- WORK INSTRUCTION: From the first line onward, reproduce the records exactly; the final line to include is the one holding "[688 271 729 317]".

Coordinate-based object records
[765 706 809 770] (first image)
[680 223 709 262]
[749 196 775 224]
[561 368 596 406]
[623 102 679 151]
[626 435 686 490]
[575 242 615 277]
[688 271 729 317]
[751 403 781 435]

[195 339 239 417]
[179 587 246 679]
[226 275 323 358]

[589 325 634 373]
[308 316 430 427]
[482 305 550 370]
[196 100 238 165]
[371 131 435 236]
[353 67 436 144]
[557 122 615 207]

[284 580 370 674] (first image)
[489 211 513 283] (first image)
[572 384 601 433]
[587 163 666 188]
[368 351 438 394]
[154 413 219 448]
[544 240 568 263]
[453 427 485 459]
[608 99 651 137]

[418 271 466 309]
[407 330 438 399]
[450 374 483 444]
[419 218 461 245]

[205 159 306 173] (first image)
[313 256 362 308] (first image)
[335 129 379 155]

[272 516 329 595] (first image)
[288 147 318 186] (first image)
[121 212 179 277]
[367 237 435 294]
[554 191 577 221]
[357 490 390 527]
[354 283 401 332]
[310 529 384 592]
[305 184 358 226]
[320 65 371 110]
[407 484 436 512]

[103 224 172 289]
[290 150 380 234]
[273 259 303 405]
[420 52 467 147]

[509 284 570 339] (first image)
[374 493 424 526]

- OUTPUT OF THE EXERCISE:
[765 706 809 770] (first image)
[680 223 709 262]
[749 196 775 224]
[561 368 596 406]
[623 102 679 151]
[626 435 686 490]
[575 242 615 277]
[688 271 729 317]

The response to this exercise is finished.